Task brief:
Up to and including the line with "orange triangle: (60, 46)", restate the records below word for word, beginning with their first line.

[Stored items]
►
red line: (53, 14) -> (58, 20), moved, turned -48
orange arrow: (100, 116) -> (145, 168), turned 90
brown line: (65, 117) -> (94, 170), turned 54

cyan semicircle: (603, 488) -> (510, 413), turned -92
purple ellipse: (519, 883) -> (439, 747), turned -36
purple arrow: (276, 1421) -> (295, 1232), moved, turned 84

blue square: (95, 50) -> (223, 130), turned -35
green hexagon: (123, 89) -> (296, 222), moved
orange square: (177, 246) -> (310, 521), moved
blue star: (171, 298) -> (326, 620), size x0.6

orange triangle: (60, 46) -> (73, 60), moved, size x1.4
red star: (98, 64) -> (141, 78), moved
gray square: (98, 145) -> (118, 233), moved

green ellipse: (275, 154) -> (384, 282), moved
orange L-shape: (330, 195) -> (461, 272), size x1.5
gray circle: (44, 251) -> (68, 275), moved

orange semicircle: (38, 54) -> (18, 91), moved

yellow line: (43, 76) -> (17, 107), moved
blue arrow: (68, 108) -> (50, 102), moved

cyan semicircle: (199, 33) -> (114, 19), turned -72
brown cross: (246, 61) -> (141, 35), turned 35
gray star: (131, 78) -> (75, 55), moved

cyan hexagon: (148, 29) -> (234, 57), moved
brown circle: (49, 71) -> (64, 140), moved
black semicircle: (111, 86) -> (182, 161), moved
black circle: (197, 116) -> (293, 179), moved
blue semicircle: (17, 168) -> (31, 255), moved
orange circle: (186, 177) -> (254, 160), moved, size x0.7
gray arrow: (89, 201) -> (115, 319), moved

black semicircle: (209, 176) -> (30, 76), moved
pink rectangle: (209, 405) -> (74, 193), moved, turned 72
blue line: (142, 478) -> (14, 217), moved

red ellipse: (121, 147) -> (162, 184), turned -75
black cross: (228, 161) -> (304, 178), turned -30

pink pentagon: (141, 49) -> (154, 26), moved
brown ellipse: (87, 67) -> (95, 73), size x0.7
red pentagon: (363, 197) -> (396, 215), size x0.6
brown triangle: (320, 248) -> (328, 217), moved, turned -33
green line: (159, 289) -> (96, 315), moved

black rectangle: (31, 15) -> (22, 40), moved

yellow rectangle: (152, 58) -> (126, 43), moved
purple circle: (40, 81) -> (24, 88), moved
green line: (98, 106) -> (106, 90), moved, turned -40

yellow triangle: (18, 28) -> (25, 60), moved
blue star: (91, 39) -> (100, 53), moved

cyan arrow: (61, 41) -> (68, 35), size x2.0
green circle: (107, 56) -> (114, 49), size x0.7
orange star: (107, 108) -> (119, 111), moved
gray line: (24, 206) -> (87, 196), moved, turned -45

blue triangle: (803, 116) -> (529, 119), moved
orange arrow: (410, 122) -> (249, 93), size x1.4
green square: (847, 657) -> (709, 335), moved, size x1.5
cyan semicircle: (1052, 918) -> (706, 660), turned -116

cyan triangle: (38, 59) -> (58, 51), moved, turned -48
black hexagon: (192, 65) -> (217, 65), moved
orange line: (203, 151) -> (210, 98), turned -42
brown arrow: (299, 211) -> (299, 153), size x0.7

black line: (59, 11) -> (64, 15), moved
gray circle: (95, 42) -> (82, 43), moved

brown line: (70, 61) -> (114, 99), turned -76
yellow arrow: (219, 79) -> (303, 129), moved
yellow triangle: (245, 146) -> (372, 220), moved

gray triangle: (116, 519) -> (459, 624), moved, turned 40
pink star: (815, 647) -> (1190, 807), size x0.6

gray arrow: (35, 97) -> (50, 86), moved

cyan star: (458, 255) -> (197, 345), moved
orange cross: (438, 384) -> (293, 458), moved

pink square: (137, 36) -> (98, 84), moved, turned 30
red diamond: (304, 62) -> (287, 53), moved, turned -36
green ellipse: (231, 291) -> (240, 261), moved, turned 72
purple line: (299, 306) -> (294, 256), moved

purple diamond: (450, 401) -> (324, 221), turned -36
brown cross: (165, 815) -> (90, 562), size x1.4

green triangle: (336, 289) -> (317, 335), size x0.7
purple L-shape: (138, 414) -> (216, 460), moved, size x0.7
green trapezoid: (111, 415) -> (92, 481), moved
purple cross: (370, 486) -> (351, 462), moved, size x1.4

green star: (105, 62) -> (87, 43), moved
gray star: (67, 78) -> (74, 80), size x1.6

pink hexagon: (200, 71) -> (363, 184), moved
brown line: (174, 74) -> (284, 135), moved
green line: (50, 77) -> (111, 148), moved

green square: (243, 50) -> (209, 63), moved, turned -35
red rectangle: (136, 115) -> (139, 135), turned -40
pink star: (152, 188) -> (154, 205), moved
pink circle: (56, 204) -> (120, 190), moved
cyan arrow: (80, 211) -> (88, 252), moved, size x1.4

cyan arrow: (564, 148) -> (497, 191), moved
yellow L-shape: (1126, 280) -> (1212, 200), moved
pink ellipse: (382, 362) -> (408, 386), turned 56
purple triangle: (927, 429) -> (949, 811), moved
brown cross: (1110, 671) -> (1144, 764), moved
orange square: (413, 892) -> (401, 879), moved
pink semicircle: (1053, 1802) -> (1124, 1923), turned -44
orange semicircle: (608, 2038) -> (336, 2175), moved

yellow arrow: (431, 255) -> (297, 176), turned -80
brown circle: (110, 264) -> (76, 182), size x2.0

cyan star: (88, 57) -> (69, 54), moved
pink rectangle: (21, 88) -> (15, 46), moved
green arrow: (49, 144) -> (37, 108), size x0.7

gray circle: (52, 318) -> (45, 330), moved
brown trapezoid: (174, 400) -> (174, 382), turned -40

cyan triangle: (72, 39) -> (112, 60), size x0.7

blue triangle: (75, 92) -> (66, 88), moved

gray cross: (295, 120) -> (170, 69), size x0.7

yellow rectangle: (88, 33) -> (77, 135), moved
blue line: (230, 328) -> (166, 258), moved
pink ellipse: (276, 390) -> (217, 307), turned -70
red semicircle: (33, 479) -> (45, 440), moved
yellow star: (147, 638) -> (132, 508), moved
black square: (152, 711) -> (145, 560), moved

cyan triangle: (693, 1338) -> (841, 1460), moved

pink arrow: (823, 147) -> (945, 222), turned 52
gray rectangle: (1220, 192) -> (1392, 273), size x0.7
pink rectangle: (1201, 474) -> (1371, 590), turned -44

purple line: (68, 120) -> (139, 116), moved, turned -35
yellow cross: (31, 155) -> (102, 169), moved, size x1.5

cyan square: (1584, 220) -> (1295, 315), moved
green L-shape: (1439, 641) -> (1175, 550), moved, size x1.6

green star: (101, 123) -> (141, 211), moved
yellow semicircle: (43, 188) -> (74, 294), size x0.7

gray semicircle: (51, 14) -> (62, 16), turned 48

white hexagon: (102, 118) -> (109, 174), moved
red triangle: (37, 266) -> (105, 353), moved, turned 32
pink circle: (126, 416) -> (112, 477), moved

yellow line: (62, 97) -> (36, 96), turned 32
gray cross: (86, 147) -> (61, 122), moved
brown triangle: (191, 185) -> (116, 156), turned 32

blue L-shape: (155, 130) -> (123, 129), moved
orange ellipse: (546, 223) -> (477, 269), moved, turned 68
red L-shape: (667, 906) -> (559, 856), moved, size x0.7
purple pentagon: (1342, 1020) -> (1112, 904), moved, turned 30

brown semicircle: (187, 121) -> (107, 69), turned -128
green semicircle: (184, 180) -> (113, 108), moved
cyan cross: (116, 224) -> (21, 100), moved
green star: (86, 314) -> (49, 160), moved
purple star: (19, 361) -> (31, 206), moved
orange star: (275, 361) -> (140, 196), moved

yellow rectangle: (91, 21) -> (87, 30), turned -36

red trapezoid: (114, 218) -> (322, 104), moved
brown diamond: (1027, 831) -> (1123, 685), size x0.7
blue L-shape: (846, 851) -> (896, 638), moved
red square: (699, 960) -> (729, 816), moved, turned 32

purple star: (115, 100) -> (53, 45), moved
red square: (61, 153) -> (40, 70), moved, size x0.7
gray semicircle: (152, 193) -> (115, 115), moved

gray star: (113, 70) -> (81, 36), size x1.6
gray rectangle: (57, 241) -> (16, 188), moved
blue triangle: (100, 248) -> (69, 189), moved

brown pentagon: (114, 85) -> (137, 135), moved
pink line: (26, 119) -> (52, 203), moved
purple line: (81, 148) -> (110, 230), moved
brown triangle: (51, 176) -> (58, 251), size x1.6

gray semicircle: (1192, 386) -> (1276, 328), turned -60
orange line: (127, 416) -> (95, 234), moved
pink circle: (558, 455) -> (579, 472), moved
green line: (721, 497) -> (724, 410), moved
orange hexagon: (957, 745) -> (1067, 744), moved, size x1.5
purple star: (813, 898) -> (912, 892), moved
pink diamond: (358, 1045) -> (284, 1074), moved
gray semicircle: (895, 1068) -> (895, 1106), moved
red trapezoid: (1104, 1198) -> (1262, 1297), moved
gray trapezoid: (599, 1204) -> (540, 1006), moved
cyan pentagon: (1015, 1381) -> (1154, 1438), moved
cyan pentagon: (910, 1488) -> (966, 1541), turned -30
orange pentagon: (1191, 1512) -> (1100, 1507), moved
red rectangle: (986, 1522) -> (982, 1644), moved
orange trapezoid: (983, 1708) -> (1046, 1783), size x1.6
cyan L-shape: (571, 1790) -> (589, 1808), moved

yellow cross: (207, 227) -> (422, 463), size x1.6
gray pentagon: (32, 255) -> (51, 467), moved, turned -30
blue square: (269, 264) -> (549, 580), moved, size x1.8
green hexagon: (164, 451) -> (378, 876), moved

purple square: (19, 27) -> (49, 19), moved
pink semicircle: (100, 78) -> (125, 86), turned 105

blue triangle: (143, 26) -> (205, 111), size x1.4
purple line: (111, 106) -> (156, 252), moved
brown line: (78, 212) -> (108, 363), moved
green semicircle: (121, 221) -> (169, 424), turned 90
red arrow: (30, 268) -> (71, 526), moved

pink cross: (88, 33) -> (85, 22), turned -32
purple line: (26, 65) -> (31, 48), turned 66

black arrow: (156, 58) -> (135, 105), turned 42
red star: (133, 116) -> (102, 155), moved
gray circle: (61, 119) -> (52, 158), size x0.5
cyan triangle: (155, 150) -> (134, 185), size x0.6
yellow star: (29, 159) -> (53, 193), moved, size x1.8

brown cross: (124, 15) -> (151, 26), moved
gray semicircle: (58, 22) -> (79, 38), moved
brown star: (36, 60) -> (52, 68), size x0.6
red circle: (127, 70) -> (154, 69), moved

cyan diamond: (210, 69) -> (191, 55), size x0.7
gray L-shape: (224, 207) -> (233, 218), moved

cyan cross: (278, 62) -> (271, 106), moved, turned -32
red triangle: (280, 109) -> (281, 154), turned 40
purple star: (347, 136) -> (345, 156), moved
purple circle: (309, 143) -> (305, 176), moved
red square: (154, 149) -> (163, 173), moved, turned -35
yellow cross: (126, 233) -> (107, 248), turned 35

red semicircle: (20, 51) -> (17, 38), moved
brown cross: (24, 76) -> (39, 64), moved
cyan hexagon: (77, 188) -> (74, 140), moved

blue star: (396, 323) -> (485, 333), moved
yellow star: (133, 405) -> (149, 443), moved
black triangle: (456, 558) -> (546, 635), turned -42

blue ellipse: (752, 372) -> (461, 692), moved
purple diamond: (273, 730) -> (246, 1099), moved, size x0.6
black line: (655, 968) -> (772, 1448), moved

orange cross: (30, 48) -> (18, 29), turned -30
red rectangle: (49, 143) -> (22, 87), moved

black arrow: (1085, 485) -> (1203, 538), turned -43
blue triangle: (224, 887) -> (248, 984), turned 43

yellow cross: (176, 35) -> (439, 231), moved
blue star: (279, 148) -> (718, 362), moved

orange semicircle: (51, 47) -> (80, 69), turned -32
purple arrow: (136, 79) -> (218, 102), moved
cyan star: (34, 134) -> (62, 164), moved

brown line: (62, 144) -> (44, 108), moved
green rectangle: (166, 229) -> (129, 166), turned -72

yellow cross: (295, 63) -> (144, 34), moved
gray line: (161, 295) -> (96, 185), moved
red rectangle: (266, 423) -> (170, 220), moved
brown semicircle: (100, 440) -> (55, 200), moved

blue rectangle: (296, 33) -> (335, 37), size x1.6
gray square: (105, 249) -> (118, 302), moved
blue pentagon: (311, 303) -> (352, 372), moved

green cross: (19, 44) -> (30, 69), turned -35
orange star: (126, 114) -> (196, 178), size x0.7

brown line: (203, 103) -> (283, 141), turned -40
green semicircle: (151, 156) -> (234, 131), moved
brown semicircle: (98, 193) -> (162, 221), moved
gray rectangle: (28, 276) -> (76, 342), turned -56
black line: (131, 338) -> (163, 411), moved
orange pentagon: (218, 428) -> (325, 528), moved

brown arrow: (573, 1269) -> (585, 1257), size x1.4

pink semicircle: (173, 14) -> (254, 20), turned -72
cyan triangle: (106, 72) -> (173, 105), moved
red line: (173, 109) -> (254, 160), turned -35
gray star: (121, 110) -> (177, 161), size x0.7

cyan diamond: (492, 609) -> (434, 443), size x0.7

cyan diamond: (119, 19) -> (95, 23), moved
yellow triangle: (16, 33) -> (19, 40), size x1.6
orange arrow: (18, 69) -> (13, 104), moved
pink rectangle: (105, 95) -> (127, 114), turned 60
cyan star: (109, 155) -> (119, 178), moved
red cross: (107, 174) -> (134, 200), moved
◄
Solved exercise:
red line: (53, 14) -> (58, 20), moved, turned -48
orange arrow: (100, 116) -> (145, 168), turned 90
brown line: (65, 117) -> (94, 170), turned 54

cyan semicircle: (603, 488) -> (510, 413), turned -92
purple ellipse: (519, 883) -> (439, 747), turned -36
purple arrow: (276, 1421) -> (295, 1232), moved, turned 84

blue square: (95, 50) -> (223, 130), turned -35
green hexagon: (123, 89) -> (296, 222), moved
orange square: (177, 246) -> (310, 521), moved
blue star: (171, 298) -> (326, 620), size x0.6

orange triangle: (60, 46) -> (73, 60), moved, size x1.4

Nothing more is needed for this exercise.